• [Working data]:
[Start of Attachment]

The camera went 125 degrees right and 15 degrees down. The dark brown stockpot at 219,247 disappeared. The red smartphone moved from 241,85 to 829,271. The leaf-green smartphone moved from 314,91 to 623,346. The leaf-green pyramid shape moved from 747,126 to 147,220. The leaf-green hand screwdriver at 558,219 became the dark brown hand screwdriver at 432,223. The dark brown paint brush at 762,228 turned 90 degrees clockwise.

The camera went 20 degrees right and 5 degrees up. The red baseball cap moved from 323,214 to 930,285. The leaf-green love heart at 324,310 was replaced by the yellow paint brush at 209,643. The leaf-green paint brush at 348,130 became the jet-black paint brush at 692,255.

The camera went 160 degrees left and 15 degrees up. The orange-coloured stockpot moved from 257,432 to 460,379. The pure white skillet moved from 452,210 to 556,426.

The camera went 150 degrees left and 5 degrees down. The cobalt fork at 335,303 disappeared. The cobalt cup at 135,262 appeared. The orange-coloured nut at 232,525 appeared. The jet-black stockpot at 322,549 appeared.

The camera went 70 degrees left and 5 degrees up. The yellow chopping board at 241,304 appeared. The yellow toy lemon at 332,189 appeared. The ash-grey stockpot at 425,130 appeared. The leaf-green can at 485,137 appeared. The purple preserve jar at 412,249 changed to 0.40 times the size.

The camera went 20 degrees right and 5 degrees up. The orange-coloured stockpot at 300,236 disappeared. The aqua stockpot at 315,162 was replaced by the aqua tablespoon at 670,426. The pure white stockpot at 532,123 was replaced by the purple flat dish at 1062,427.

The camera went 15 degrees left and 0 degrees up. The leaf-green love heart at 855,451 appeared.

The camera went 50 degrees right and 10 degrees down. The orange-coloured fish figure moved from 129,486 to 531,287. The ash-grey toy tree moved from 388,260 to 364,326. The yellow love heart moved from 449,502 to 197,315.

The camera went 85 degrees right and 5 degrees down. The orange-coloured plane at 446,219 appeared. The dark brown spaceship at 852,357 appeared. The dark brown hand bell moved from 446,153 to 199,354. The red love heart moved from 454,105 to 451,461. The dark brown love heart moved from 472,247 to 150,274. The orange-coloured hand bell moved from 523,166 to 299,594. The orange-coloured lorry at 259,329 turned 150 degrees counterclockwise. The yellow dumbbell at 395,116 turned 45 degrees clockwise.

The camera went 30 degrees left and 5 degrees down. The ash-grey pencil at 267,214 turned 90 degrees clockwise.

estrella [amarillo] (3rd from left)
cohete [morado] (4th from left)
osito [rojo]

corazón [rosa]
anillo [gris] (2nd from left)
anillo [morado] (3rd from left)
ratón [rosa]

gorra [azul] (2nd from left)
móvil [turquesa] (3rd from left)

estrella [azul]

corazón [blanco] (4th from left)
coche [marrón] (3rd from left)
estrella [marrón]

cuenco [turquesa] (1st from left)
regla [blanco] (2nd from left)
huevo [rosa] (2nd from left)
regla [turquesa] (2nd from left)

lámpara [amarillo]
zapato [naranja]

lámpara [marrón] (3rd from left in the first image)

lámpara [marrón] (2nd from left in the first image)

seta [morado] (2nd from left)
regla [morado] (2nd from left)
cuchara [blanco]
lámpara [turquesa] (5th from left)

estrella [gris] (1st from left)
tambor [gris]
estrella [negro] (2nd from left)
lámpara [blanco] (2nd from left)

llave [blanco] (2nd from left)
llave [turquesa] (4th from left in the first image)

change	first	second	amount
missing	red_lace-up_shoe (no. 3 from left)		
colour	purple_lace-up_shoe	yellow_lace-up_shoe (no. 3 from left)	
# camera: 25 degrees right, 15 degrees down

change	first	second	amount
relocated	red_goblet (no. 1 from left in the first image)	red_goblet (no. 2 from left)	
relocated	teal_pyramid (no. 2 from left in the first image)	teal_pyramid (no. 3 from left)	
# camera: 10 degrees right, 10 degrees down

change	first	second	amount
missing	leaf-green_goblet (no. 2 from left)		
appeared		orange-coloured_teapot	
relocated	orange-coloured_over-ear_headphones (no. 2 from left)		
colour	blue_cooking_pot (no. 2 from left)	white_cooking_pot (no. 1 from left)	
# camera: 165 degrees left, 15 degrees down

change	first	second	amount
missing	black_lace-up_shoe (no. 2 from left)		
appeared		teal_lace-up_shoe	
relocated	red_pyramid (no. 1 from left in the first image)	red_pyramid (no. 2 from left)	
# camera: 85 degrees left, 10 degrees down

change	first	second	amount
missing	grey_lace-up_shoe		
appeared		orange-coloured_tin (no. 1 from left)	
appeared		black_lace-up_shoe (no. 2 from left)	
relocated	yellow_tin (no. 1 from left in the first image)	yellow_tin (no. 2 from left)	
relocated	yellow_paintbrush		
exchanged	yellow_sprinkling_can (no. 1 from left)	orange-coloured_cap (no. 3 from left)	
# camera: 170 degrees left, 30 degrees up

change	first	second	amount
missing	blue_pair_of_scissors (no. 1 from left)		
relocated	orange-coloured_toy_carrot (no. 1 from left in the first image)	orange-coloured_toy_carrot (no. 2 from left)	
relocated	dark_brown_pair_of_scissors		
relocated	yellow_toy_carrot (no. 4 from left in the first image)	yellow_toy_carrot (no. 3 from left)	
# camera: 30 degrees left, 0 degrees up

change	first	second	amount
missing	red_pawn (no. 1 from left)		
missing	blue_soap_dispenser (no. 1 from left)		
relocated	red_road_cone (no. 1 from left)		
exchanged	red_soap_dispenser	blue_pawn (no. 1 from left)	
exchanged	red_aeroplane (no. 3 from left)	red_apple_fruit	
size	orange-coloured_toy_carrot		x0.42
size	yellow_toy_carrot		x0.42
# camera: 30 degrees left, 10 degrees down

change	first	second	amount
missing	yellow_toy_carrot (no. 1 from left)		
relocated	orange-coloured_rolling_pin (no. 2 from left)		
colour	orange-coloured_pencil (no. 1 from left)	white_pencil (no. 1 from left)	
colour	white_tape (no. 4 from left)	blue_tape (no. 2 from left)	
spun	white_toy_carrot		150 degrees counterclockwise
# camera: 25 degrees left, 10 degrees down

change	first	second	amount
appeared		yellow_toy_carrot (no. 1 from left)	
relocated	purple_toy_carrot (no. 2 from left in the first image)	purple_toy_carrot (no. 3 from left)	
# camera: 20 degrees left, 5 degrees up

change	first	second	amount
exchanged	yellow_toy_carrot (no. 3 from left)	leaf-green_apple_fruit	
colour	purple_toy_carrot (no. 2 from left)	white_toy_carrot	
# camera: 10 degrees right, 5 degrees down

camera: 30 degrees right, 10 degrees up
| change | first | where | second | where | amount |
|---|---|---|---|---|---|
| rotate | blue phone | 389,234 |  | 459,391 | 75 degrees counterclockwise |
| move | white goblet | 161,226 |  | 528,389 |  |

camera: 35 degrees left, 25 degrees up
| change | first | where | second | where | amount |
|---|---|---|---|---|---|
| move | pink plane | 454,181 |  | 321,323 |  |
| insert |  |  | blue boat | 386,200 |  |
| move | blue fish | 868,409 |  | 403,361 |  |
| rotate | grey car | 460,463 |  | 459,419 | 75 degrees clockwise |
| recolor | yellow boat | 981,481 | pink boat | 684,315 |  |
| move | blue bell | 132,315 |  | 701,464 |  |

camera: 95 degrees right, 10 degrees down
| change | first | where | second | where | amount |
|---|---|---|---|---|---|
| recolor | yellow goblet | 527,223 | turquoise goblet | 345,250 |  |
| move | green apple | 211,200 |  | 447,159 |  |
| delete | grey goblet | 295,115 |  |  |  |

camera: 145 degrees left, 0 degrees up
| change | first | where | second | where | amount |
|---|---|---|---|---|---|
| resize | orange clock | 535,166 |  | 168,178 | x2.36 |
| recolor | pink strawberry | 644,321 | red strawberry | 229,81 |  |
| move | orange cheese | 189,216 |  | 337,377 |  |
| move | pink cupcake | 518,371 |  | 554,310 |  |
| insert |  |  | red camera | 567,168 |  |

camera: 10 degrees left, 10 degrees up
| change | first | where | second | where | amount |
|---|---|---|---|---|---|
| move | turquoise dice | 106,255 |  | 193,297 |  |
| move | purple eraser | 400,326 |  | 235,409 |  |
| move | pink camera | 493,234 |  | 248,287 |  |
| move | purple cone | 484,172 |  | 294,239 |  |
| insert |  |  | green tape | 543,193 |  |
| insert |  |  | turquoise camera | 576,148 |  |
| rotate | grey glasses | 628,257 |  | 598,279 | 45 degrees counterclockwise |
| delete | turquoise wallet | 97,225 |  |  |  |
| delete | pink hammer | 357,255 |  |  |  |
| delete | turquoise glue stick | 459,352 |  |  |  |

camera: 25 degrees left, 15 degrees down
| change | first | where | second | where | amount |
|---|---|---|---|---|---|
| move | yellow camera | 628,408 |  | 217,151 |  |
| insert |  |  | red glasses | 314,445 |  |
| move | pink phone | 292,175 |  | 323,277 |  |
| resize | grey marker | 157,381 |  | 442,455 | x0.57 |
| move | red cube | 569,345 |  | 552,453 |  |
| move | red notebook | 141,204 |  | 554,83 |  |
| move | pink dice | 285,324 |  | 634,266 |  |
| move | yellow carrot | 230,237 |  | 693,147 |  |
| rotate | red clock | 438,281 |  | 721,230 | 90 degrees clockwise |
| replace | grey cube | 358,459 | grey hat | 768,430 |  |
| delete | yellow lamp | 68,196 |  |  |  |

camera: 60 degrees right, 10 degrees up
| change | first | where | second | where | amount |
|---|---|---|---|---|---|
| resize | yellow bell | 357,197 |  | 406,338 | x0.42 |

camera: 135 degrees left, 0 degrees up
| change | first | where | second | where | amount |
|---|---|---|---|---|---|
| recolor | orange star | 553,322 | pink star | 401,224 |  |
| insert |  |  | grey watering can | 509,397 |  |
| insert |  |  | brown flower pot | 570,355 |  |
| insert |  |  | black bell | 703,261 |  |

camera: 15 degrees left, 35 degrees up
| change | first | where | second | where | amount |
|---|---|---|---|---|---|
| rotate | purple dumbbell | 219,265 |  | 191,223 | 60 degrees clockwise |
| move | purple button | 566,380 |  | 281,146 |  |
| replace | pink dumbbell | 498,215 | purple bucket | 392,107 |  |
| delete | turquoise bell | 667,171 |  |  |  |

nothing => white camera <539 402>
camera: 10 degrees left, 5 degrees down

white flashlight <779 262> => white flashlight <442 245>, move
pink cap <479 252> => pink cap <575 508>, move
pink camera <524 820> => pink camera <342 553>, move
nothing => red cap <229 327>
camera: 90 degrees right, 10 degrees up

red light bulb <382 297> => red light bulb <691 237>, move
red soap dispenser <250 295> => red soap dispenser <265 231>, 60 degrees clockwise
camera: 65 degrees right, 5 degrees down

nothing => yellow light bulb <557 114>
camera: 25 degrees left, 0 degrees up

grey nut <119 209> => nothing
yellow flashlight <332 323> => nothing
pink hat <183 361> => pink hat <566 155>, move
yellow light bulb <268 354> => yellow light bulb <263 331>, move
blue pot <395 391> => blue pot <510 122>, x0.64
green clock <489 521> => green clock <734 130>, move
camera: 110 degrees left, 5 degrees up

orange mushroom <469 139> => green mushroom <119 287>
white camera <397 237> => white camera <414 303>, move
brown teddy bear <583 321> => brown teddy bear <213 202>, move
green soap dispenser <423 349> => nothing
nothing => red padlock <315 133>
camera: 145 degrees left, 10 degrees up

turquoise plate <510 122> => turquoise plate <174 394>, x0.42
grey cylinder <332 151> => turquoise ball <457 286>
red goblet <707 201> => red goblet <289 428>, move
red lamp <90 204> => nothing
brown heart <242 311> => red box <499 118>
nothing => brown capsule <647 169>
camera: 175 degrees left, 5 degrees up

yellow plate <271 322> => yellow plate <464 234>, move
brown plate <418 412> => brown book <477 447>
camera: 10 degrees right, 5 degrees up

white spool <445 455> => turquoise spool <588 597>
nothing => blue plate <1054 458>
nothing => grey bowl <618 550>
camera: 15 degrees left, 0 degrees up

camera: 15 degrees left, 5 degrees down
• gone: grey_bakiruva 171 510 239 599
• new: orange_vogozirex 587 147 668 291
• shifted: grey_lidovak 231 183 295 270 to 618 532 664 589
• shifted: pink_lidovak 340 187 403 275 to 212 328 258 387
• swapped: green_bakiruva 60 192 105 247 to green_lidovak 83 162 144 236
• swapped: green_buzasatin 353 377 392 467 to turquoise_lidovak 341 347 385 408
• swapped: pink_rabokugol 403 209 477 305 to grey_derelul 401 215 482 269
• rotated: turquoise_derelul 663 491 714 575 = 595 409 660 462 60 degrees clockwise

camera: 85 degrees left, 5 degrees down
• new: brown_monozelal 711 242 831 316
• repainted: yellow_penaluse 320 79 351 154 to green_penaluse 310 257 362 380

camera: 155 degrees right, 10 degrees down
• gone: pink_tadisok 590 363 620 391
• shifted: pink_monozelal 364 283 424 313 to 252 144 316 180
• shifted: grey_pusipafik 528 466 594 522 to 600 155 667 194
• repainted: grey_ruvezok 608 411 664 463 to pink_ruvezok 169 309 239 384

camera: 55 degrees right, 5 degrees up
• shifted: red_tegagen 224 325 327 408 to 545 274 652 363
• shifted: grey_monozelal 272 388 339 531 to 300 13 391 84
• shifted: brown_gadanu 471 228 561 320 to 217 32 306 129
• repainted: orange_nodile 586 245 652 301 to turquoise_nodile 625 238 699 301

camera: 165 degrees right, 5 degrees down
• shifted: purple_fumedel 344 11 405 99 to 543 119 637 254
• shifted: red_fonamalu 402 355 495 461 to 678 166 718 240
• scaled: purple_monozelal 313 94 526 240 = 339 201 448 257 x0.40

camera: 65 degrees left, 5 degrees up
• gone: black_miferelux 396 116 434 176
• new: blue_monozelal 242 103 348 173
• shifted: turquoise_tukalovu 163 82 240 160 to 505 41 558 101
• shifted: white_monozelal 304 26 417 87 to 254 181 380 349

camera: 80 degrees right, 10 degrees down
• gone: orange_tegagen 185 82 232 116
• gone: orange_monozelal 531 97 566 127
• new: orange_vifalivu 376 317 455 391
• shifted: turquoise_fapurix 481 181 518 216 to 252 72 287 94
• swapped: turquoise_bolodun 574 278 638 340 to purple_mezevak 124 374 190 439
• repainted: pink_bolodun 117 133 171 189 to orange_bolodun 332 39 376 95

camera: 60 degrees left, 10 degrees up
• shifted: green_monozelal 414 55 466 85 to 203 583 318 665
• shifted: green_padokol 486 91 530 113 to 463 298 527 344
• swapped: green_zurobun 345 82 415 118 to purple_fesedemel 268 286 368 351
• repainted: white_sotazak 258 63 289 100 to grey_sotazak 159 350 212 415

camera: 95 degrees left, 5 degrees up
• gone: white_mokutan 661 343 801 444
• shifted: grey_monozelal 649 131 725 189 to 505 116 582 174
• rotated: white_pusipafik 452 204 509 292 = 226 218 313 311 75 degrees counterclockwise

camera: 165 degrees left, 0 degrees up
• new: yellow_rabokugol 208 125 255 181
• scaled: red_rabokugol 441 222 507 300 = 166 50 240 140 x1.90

[End of Attachment]

• [Task]: For this task, write out exactly the lines of the entries above, starting at the line with "162 144 236" and ending at the line with "215 482 269", both included, and no others.

• [Problem solution]:
• swapped: green_bakiruva 60 192 105 247 to green_lidovak 83 162 144 236
• swapped: green_buzasatin 353 377 392 467 to turquoise_lidovak 341 347 385 408
• swapped: pink_rabokugol 403 209 477 305 to grey_derelul 401 215 482 269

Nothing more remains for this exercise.